Items listed in a dataset
=====
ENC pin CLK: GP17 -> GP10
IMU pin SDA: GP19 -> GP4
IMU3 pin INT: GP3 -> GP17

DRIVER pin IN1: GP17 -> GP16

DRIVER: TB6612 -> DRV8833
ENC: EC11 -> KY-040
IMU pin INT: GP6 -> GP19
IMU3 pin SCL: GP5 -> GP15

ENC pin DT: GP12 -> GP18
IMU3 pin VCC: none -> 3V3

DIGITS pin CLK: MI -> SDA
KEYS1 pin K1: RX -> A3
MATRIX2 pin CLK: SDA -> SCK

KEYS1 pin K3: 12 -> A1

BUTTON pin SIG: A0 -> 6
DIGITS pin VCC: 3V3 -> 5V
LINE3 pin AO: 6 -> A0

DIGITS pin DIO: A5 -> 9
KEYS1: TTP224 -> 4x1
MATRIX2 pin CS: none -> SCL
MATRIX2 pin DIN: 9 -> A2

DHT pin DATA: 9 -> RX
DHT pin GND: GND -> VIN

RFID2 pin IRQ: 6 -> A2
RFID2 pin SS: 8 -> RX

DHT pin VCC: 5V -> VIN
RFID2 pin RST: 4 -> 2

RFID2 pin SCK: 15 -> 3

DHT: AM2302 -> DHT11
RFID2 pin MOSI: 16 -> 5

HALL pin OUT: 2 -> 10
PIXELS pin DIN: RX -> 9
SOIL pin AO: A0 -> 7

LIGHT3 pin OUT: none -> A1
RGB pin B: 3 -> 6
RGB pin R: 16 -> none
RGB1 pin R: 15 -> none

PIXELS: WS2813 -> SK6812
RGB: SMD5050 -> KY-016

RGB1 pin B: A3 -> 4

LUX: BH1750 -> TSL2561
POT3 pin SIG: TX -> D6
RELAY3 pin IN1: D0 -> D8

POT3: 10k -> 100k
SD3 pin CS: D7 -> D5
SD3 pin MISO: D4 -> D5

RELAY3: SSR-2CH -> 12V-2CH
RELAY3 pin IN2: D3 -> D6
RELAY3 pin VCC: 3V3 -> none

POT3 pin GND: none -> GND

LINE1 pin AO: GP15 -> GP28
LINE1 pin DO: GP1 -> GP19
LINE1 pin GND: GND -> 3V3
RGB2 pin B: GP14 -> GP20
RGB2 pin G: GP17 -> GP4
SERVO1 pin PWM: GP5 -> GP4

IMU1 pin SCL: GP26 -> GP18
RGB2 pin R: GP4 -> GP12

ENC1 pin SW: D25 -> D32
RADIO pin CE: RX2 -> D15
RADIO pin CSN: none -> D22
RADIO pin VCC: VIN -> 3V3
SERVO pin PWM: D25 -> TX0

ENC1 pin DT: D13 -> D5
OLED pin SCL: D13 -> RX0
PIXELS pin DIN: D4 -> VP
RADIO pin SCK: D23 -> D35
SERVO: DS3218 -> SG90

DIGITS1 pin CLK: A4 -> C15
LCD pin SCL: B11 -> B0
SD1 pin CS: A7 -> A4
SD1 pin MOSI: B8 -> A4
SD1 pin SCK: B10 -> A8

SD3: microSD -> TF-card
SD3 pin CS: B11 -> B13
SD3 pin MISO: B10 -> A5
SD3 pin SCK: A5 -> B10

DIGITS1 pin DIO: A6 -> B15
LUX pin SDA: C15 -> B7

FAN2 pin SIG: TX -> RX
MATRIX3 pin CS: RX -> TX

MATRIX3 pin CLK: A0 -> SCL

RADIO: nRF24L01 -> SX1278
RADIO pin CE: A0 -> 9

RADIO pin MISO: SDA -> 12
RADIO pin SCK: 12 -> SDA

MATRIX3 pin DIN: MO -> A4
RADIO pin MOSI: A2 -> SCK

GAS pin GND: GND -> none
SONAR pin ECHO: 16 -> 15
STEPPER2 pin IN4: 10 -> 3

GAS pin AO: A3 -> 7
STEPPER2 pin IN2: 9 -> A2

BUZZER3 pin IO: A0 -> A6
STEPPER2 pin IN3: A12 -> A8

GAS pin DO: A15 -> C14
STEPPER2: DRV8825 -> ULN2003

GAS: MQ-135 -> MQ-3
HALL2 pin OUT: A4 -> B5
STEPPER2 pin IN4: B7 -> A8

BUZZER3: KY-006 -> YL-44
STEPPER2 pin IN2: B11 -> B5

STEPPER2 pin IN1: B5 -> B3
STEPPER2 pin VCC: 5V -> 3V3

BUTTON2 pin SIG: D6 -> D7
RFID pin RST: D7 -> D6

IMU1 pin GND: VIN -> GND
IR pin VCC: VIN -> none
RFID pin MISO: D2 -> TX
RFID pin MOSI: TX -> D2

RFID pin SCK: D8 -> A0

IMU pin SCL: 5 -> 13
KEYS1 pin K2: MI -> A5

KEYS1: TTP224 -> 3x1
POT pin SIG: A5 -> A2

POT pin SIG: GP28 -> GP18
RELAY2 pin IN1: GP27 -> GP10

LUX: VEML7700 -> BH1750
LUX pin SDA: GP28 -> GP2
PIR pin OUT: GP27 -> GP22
=====
[Problem to solve] Repeat the entries above verbatim, but only from the line that has "LCD pin SCL: B11 -> B0" down to the line that has "STEPPER2 pin IN4: 10 -> 3", inclusive.

[Exercise solution]
LCD pin SCL: B11 -> B0
SD1 pin CS: A7 -> A4
SD1 pin MOSI: B8 -> A4
SD1 pin SCK: B10 -> A8

SD3: microSD -> TF-card
SD3 pin CS: B11 -> B13
SD3 pin MISO: B10 -> A5
SD3 pin SCK: A5 -> B10

DIGITS1 pin DIO: A6 -> B15
LUX pin SDA: C15 -> B7

FAN2 pin SIG: TX -> RX
MATRIX3 pin CS: RX -> TX

MATRIX3 pin CLK: A0 -> SCL

RADIO: nRF24L01 -> SX1278
RADIO pin CE: A0 -> 9

RADIO pin MISO: SDA -> 12
RADIO pin SCK: 12 -> SDA

MATRIX3 pin DIN: MO -> A4
RADIO pin MOSI: A2 -> SCK

GAS pin GND: GND -> none
SONAR pin ECHO: 16 -> 15
STEPPER2 pin IN4: 10 -> 3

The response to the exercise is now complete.